WHAT THE TASK ASKS: Would you copy every record exactly as it stands and drop the pictures?

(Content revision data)

· · · · ·

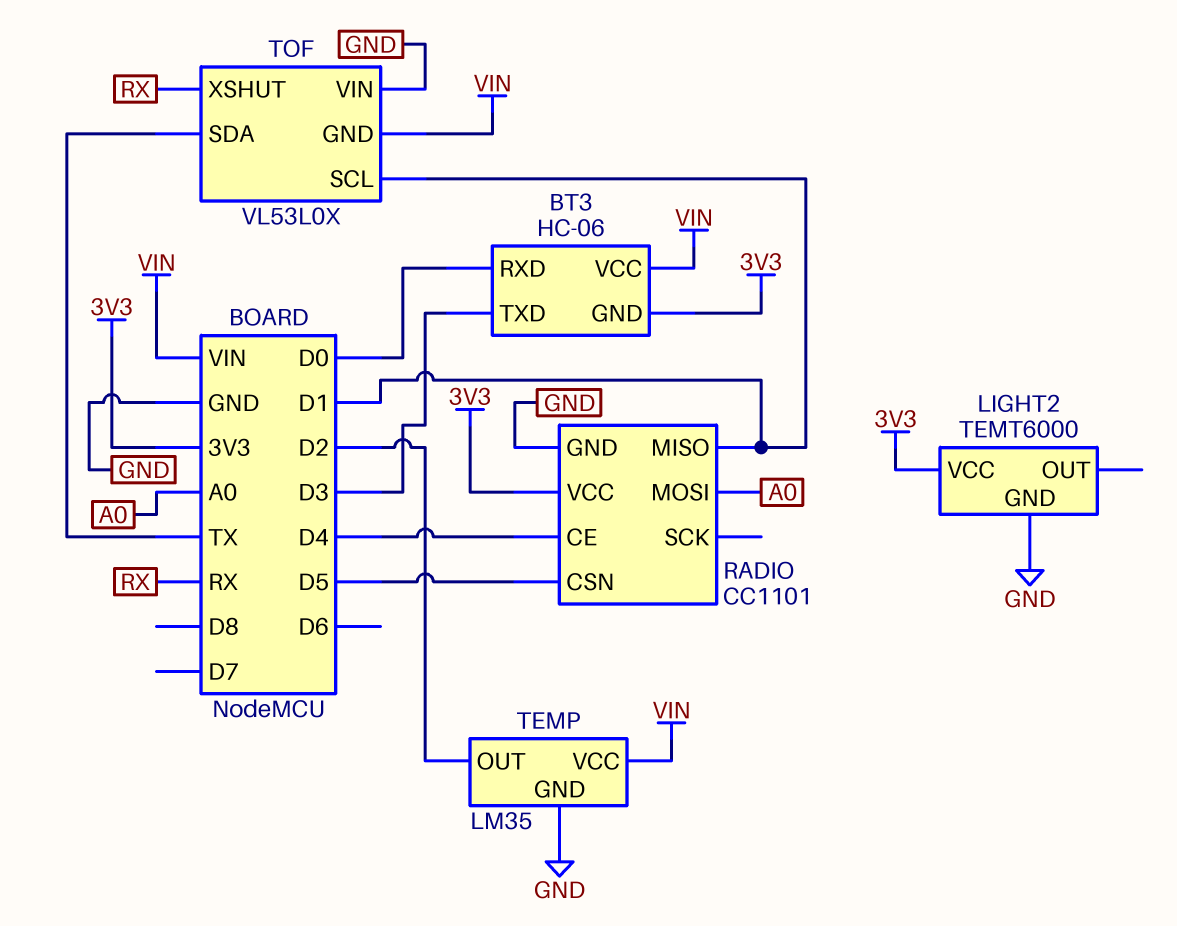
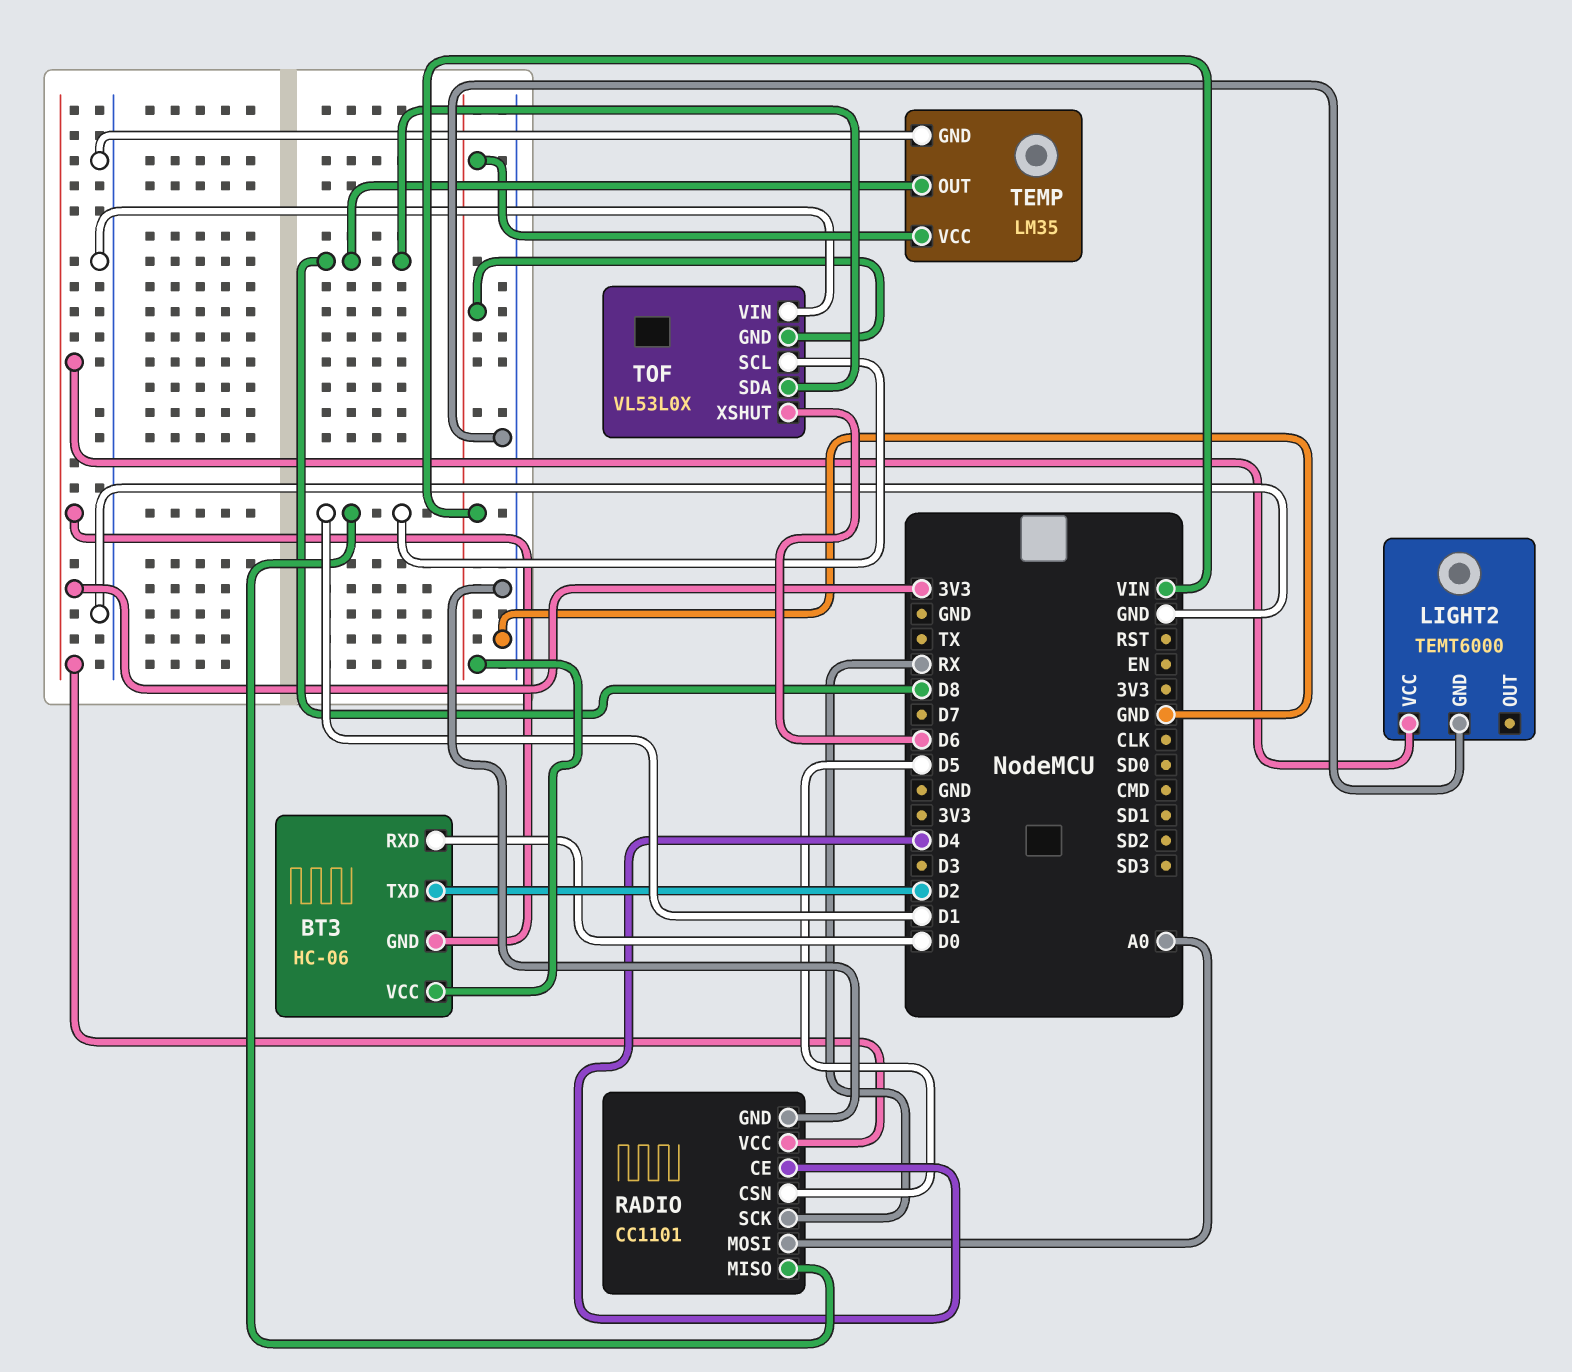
BT3 pin TXD: D3 -> D2
RADIO pin SCK: none -> RX
TEMP pin OUT: D2 -> D8
TOF pin SDA: TX -> D8
TOF pin XSHUT: RX -> D6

· · · · ·

OUTPUT FOR THIS TASK:
BT3 pin TXD: D3 -> D2
RADIO pin SCK: none -> RX
TEMP pin OUT: D2 -> D8
TOF pin SDA: TX -> D8
TOF pin XSHUT: RX -> D6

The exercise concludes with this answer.